YOUR OBJECTIVE:
Skip the pictures and restate, word for word, the lines from the one containing "red pyramid [114,471,143,496]" to the end of the data below.

[SOURCE DATA]

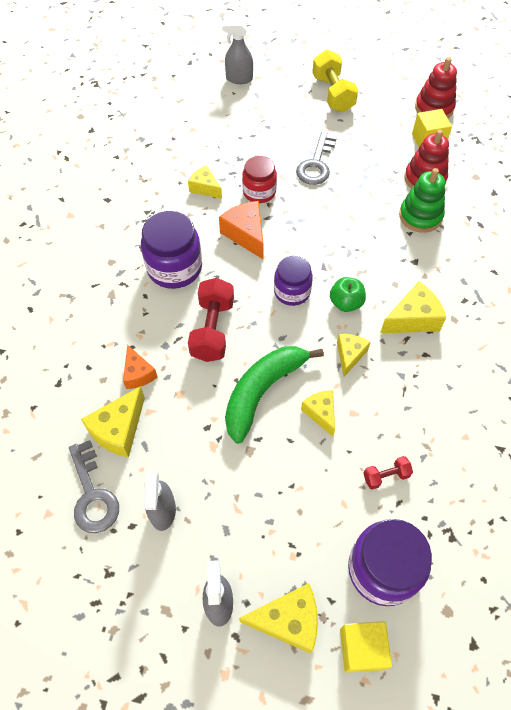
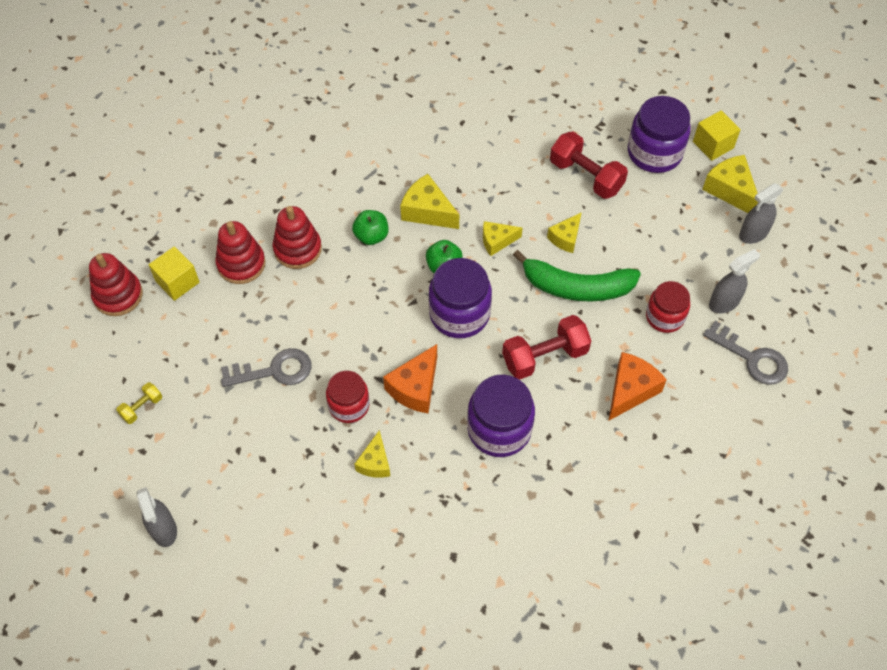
camera: 120 degrees left, 0 degrees up
grey key [69,440,119,533] -> grey key turned 90 degrees clockwise [703,321,788,385]
yellow cheese [81,386,145,458] -> none
orange cheese [123,345,157,389] -> orange cheese [609,352,667,420], size x1.53
purple jar [274,256,313,306] -> purple jar [429,258,492,338], size x1.55
yellow dumbbell [312,50,358,112] -> yellow dumbbell [116,382,162,424], size x0.51
red dumbbell [363,456,413,490] -> red dumbbell [550,132,628,199], size x1.96
green stacking toy [399,168,445,233] -> red stacking toy [273,206,322,269]
none -> green apple [352,210,388,245]
none -> red jar [646,281,690,333]

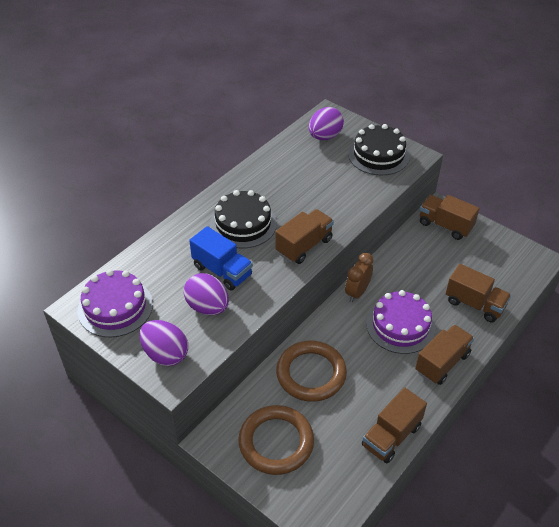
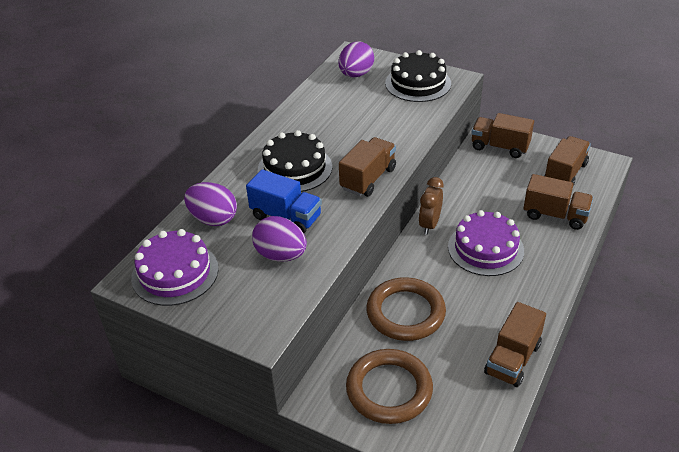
camera: 10 degrees left, 5 degrees down
purple egg [139,320,188,366] -> purple egg moved to [184,182,237,226]
brown truck [415,324,474,385] -> brown truck moved to [544,136,591,186]

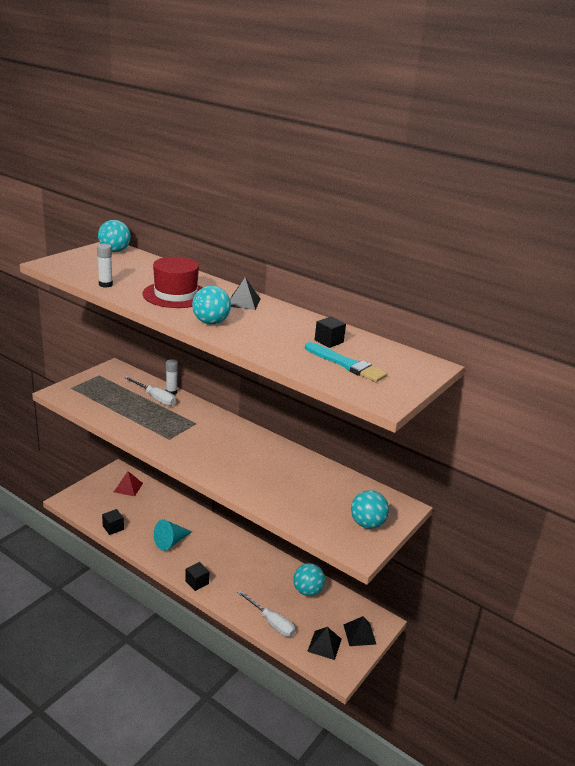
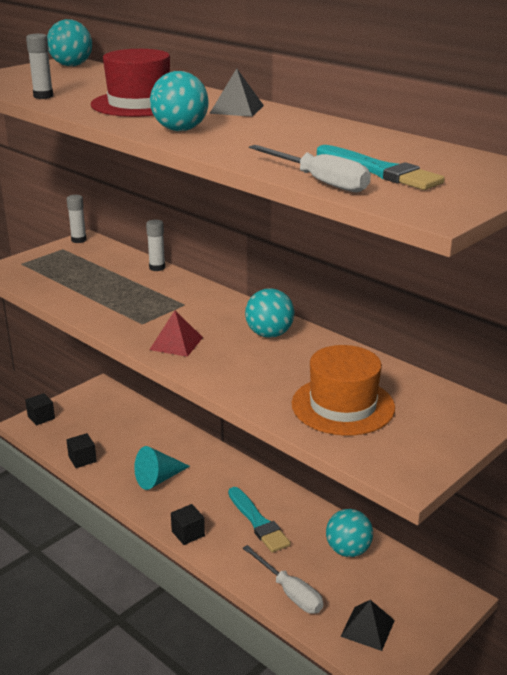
camera: 10 degrees right, 0 degrees up
red pyramid [114,471,143,496] -> red pyramid moved to [149,311,203,357]
white screwdriver [124,376,176,406] -> white screwdriver moved to [249,145,371,192]
black cube [315,317,346,348] -> black cube moved to [25,393,55,425]
black pyramid [343,616,376,646] -> none
turquoise ball [351,490,389,529] -> turquoise ball moved to [245,288,294,338]
none -> white glue stick [67,195,86,243]
none -> turquoise brush [228,487,291,553]
none -> orange hat [292,345,395,436]

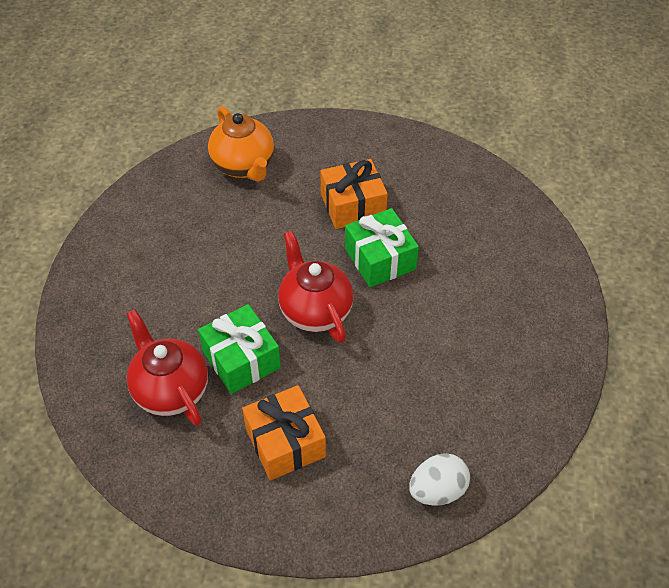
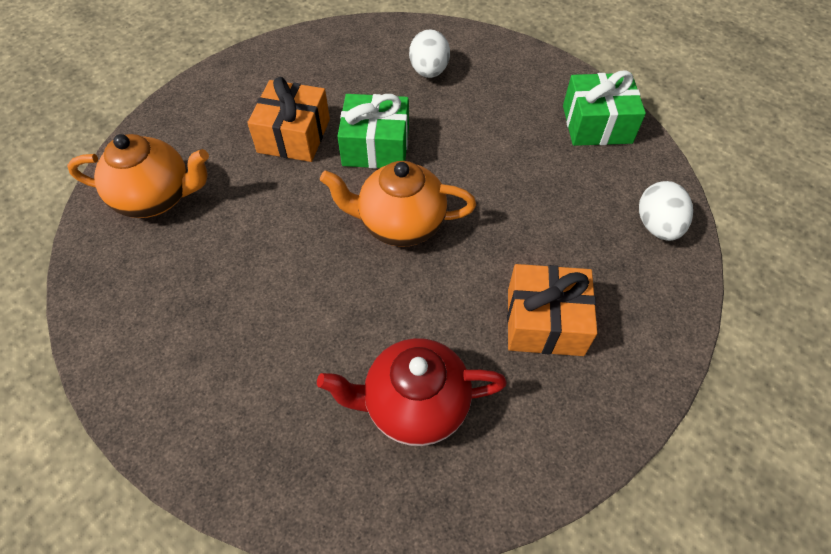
camera: 60 degrees left, 5 degrees up
green gift [198,304,281,394] -> green gift moved to [563,70,646,146]
red teapot [278,231,354,343] -> orange teapot [320,161,476,247]
none -> white egg [409,29,450,78]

[/SOURCE DATA]

FINISHED TASK:
red pyramid [114,471,143,496] -> red pyramid moved to [149,311,203,357]
white screwdriver [124,376,176,406] -> white screwdriver moved to [249,145,371,192]
black cube [315,317,346,348] -> black cube moved to [25,393,55,425]
black pyramid [343,616,376,646] -> none
turquoise ball [351,490,389,529] -> turquoise ball moved to [245,288,294,338]
none -> white glue stick [67,195,86,243]
none -> turquoise brush [228,487,291,553]
none -> orange hat [292,345,395,436]

camera: 60 degrees left, 5 degrees up
green gift [198,304,281,394] -> green gift moved to [563,70,646,146]
red teapot [278,231,354,343] -> orange teapot [320,161,476,247]
none -> white egg [409,29,450,78]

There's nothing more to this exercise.